Content starts

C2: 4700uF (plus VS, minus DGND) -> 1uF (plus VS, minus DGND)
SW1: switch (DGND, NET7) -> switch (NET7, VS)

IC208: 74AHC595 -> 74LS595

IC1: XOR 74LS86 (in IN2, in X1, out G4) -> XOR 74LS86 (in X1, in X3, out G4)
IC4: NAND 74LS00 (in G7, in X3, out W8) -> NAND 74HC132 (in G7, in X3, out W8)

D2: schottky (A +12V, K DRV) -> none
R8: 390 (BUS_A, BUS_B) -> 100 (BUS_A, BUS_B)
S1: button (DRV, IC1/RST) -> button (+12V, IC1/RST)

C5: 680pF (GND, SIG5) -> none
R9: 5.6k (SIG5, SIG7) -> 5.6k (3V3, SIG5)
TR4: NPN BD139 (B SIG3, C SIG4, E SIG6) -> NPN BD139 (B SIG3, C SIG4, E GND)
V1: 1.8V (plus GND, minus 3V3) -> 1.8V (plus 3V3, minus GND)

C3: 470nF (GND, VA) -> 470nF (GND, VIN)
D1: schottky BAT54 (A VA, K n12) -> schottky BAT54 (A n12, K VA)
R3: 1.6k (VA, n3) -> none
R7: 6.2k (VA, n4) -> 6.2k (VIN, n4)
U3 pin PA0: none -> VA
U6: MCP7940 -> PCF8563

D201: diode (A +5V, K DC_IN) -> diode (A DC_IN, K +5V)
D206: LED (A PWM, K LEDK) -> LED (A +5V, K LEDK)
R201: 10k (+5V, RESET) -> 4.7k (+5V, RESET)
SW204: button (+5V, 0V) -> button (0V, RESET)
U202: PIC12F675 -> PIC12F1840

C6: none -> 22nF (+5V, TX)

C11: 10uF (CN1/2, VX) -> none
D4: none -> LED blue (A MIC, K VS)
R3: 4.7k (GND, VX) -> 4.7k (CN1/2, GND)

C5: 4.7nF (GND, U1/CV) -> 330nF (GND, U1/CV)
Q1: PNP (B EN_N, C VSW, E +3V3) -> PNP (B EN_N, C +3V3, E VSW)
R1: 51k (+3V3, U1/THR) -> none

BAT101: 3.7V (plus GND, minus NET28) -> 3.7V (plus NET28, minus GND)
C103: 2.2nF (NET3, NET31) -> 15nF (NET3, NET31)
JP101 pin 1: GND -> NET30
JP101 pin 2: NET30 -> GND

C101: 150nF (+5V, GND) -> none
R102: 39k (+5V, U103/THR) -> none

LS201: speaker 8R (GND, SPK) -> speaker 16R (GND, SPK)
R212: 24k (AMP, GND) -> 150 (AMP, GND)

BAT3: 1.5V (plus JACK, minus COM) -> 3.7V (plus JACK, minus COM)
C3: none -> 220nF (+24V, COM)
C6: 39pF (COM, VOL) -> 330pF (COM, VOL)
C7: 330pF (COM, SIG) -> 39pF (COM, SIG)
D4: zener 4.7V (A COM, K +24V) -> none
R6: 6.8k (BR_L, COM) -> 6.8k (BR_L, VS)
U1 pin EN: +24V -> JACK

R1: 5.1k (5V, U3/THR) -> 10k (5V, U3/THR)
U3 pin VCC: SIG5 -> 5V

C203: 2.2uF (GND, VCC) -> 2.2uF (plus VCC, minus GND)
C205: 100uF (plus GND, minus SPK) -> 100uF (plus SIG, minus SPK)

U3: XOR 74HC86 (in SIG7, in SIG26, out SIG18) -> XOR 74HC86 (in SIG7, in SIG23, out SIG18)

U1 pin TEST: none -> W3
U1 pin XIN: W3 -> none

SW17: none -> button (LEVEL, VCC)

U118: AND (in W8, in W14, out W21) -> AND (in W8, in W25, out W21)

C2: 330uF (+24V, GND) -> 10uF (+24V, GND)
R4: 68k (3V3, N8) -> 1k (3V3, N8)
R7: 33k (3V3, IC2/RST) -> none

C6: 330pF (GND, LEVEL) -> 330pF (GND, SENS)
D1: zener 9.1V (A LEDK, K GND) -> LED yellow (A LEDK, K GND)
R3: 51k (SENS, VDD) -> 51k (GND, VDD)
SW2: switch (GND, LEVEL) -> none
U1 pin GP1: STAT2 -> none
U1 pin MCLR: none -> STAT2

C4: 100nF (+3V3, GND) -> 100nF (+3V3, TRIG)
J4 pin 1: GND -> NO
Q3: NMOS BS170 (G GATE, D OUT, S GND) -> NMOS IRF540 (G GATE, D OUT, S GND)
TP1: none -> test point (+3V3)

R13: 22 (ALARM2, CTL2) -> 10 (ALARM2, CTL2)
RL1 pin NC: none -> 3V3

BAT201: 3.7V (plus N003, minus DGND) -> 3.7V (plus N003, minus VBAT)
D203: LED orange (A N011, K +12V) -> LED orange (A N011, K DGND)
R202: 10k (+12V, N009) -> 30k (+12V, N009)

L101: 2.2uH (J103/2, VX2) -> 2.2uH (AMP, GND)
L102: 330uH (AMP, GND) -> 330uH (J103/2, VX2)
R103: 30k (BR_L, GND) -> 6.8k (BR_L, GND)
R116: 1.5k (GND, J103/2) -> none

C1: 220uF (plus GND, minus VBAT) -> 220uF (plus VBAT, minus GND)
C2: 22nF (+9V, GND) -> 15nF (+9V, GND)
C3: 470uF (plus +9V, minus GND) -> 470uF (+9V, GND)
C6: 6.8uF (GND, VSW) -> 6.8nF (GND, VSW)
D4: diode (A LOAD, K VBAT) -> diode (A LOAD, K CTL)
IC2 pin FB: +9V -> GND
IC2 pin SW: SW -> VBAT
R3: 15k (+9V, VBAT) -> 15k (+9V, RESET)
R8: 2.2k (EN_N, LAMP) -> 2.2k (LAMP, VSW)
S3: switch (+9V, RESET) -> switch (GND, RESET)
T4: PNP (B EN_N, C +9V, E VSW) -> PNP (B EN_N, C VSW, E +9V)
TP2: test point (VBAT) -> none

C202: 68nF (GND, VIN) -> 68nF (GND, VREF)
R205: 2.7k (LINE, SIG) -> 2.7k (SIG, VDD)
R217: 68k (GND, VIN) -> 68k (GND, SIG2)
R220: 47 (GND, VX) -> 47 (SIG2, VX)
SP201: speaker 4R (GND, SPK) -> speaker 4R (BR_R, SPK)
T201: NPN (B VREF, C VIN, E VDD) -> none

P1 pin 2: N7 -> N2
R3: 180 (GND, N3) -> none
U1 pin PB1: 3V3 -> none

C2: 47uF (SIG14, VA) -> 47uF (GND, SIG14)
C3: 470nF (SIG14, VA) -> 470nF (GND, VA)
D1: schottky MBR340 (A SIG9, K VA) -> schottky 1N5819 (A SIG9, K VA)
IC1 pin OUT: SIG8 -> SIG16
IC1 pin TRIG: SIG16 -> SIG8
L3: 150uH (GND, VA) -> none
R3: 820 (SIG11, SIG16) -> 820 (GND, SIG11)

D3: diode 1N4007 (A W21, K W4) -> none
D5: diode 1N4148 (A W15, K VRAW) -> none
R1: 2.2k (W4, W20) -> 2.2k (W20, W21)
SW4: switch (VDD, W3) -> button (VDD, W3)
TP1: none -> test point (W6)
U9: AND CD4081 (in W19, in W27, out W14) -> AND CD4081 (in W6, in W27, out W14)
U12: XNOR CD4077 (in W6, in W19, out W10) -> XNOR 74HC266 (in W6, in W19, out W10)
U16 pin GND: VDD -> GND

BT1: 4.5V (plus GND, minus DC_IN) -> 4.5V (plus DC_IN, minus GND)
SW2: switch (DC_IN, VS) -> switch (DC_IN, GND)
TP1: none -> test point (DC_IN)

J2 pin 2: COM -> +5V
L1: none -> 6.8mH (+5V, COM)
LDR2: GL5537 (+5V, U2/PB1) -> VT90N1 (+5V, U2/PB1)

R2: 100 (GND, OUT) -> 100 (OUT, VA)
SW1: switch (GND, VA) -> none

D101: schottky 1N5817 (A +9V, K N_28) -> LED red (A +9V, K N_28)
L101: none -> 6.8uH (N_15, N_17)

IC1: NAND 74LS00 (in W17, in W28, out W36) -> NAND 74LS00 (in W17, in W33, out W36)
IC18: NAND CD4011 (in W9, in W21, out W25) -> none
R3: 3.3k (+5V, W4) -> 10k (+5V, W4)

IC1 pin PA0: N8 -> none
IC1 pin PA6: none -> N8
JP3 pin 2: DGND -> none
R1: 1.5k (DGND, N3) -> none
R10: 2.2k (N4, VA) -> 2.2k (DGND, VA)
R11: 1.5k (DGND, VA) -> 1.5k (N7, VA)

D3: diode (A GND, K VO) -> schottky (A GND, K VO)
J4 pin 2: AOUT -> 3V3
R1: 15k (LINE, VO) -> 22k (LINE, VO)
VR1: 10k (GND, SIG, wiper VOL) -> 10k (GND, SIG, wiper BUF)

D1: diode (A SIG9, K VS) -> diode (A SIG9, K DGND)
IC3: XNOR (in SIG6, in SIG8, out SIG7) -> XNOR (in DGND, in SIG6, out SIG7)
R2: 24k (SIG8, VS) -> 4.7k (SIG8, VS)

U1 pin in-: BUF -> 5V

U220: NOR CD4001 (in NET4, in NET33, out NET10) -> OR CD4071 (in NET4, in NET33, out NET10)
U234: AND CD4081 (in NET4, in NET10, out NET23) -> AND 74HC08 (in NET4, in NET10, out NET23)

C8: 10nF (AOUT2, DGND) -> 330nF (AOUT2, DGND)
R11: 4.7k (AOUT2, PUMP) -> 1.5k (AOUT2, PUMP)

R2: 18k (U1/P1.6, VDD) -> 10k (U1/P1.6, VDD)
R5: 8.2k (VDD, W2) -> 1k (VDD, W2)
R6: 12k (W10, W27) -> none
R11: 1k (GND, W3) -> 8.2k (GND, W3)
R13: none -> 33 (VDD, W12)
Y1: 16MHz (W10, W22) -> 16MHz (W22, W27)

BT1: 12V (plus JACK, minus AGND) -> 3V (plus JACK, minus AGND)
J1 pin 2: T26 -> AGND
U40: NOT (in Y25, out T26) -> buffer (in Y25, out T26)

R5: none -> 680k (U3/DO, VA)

Content ends

● THE TASK
The required answer is the run of lines above, starting at the line with "LS201: speaker 8R" and ending at the line with "C2: 22nF (+9V, GND) -> 15nF (+9V, GND)", reproduced exactly with both ends.

● RESULT OF THIS EXERCISE
LS201: speaker 8R (GND, SPK) -> speaker 16R (GND, SPK)
R212: 24k (AMP, GND) -> 150 (AMP, GND)

BAT3: 1.5V (plus JACK, minus COM) -> 3.7V (plus JACK, minus COM)
C3: none -> 220nF (+24V, COM)
C6: 39pF (COM, VOL) -> 330pF (COM, VOL)
C7: 330pF (COM, SIG) -> 39pF (COM, SIG)
D4: zener 4.7V (A COM, K +24V) -> none
R6: 6.8k (BR_L, COM) -> 6.8k (BR_L, VS)
U1 pin EN: +24V -> JACK

R1: 5.1k (5V, U3/THR) -> 10k (5V, U3/THR)
U3 pin VCC: SIG5 -> 5V

C203: 2.2uF (GND, VCC) -> 2.2uF (plus VCC, minus GND)
C205: 100uF (plus GND, minus SPK) -> 100uF (plus SIG, minus SPK)

U3: XOR 74HC86 (in SIG7, in SIG26, out SIG18) -> XOR 74HC86 (in SIG7, in SIG23, out SIG18)

U1 pin TEST: none -> W3
U1 pin XIN: W3 -> none

SW17: none -> button (LEVEL, VCC)

U118: AND (in W8, in W14, out W21) -> AND (in W8, in W25, out W21)

C2: 330uF (+24V, GND) -> 10uF (+24V, GND)
R4: 68k (3V3, N8) -> 1k (3V3, N8)
R7: 33k (3V3, IC2/RST) -> none

C6: 330pF (GND, LEVEL) -> 330pF (GND, SENS)
D1: zener 9.1V (A LEDK, K GND) -> LED yellow (A LEDK, K GND)
R3: 51k (SENS, VDD) -> 51k (GND, VDD)
SW2: switch (GND, LEVEL) -> none
U1 pin GP1: STAT2 -> none
U1 pin MCLR: none -> STAT2

C4: 100nF (+3V3, GND) -> 100nF (+3V3, TRIG)
J4 pin 1: GND -> NO
Q3: NMOS BS170 (G GATE, D OUT, S GND) -> NMOS IRF540 (G GATE, D OUT, S GND)
TP1: none -> test point (+3V3)

R13: 22 (ALARM2, CTL2) -> 10 (ALARM2, CTL2)
RL1 pin NC: none -> 3V3

BAT201: 3.7V (plus N003, minus DGND) -> 3.7V (plus N003, minus VBAT)
D203: LED orange (A N011, K +12V) -> LED orange (A N011, K DGND)
R202: 10k (+12V, N009) -> 30k (+12V, N009)

L101: 2.2uH (J103/2, VX2) -> 2.2uH (AMP, GND)
L102: 330uH (AMP, GND) -> 330uH (J103/2, VX2)
R103: 30k (BR_L, GND) -> 6.8k (BR_L, GND)
R116: 1.5k (GND, J103/2) -> none

C1: 220uF (plus GND, minus VBAT) -> 220uF (plus VBAT, minus GND)
C2: 22nF (+9V, GND) -> 15nF (+9V, GND)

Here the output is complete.